DATA EXTRACTS
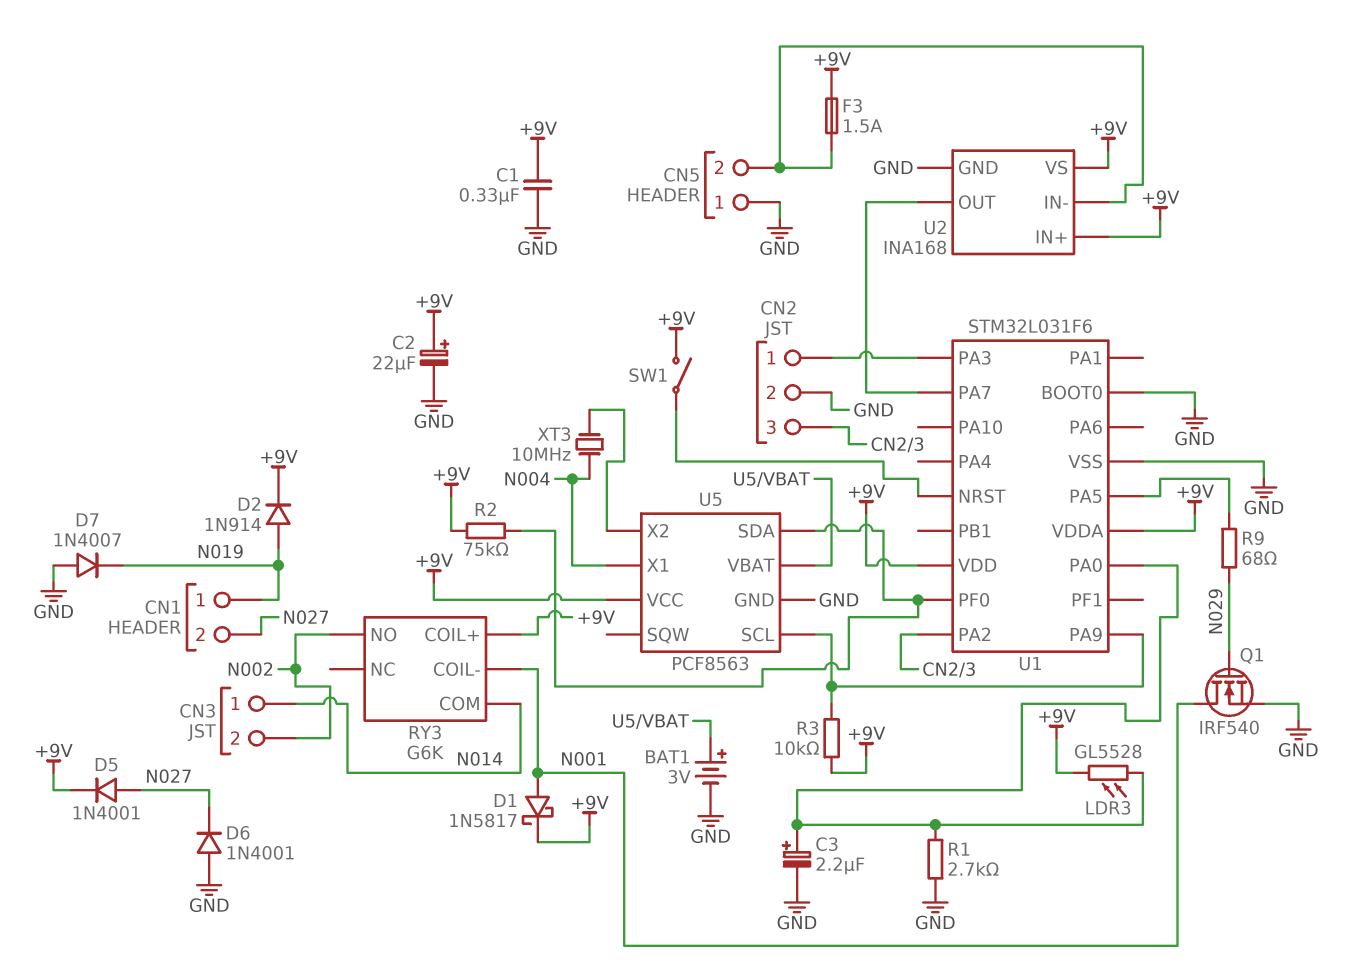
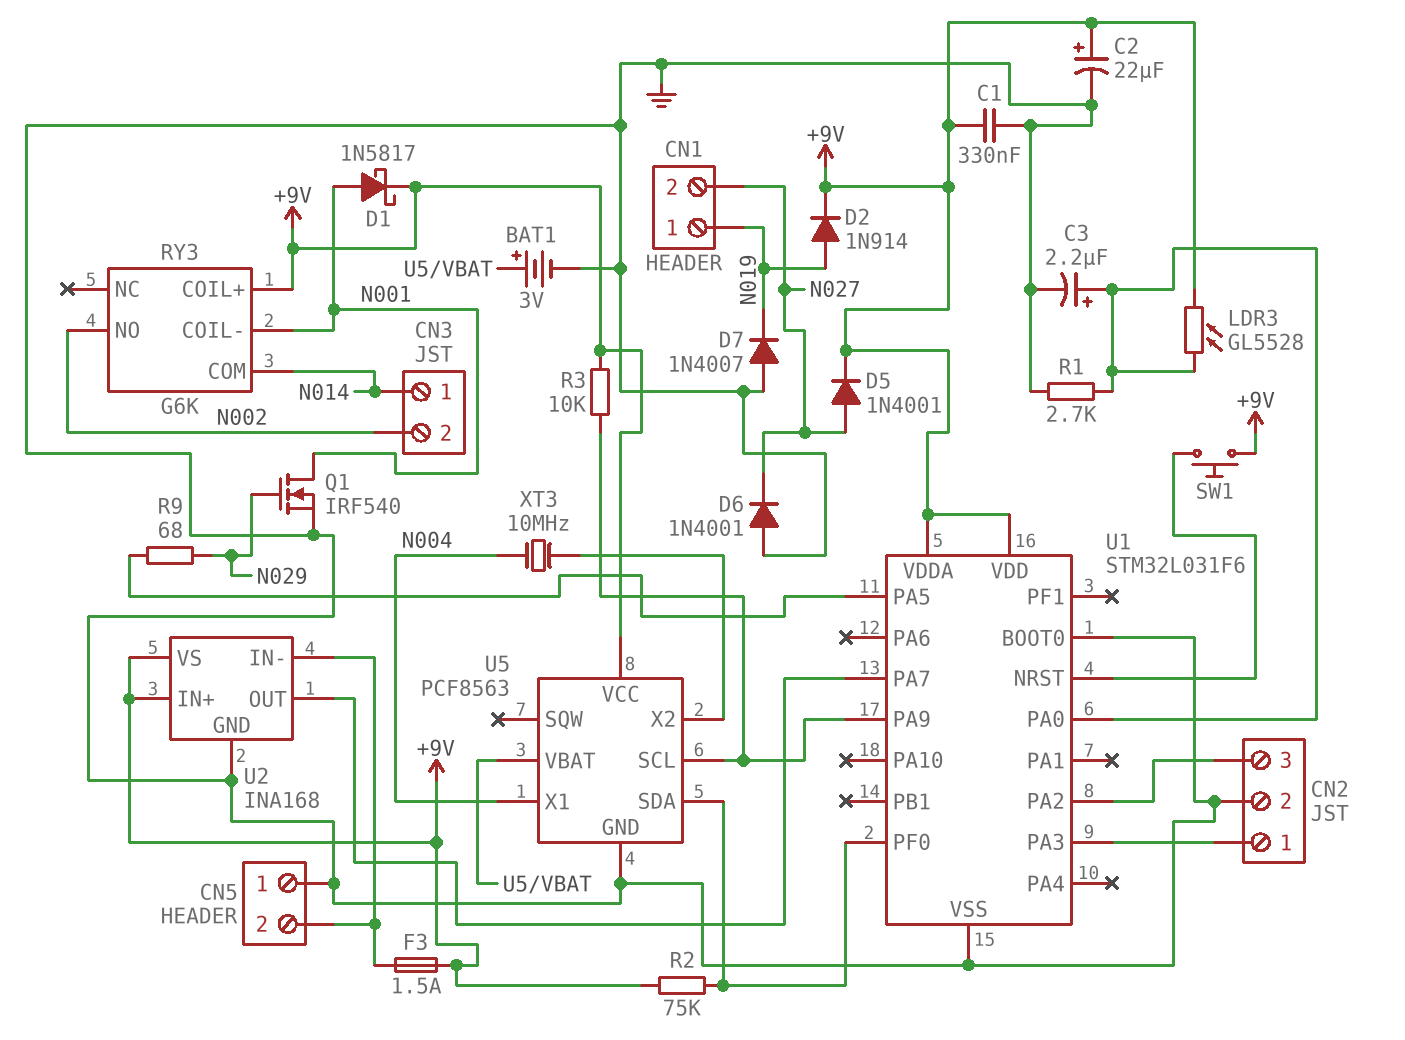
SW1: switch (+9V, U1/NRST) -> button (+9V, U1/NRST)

==

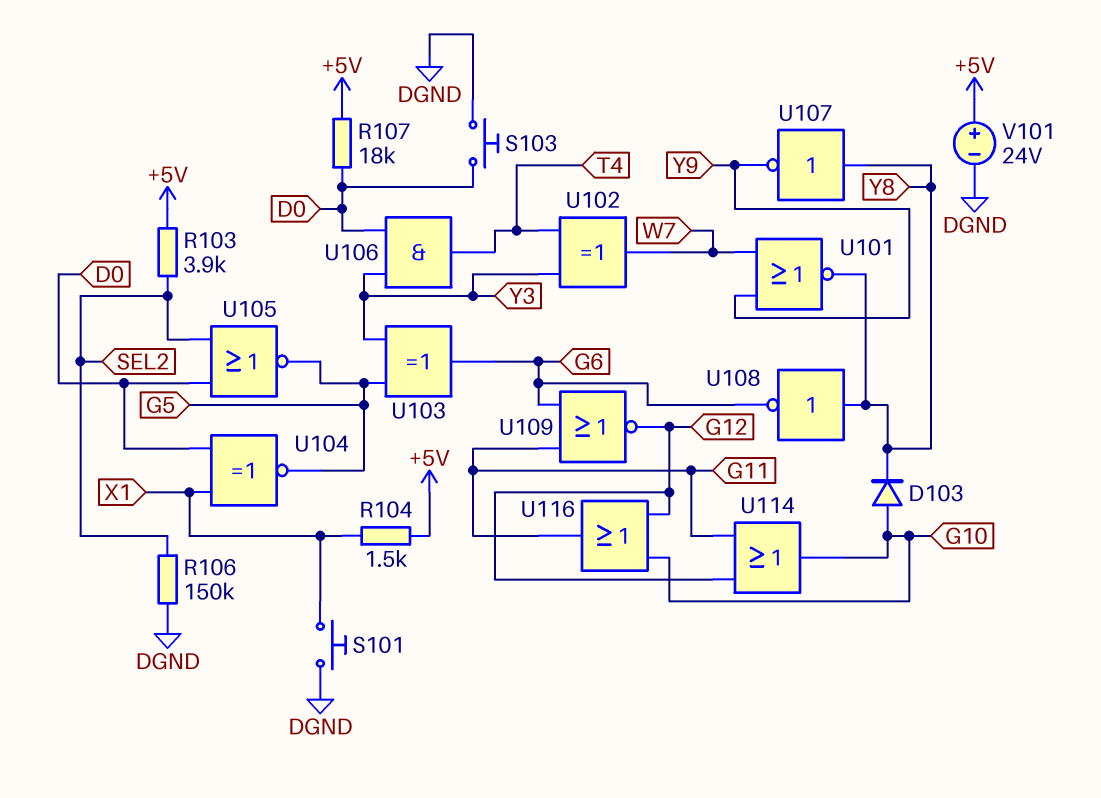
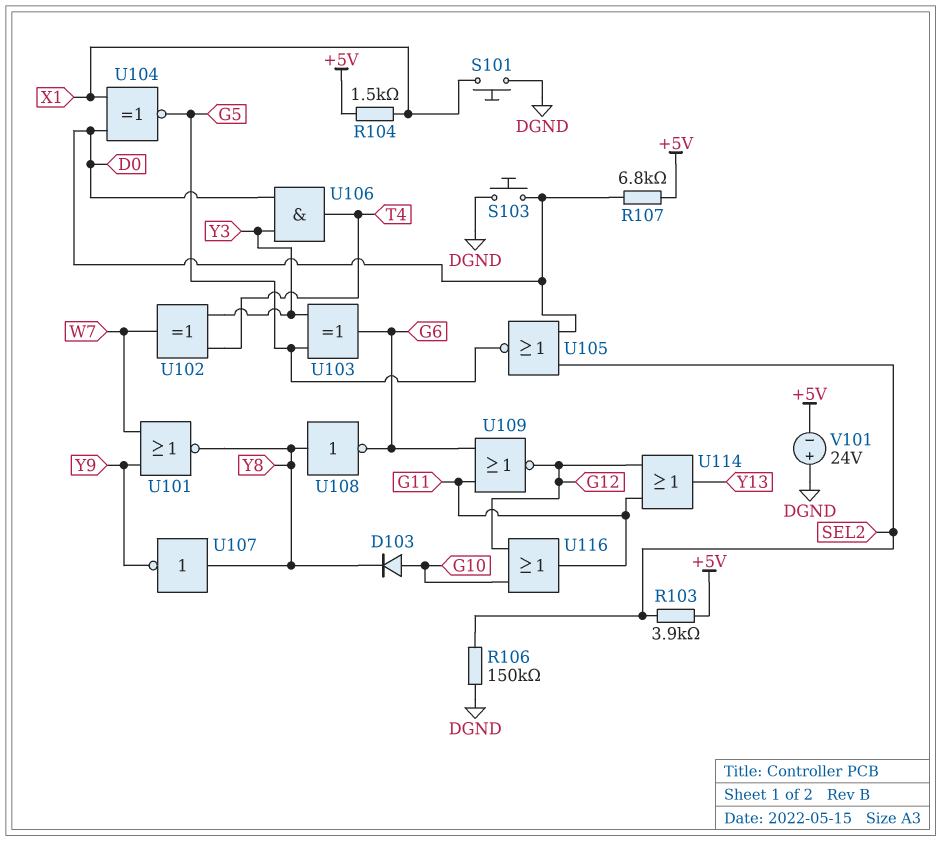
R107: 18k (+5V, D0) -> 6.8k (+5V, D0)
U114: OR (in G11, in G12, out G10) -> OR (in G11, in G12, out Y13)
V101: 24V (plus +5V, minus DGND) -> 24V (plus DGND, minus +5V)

* * *

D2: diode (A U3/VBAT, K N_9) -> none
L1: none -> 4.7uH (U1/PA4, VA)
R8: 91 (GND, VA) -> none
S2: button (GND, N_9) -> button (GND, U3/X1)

EXERCISE REQUIREMENTS
Copy each line holding the word "button" from the listing above.

SOLUTION
SW1: switch (+9V, U1/NRST) -> button (+9V, U1/NRST)
S2: button (GND, N_9) -> button (GND, U3/X1)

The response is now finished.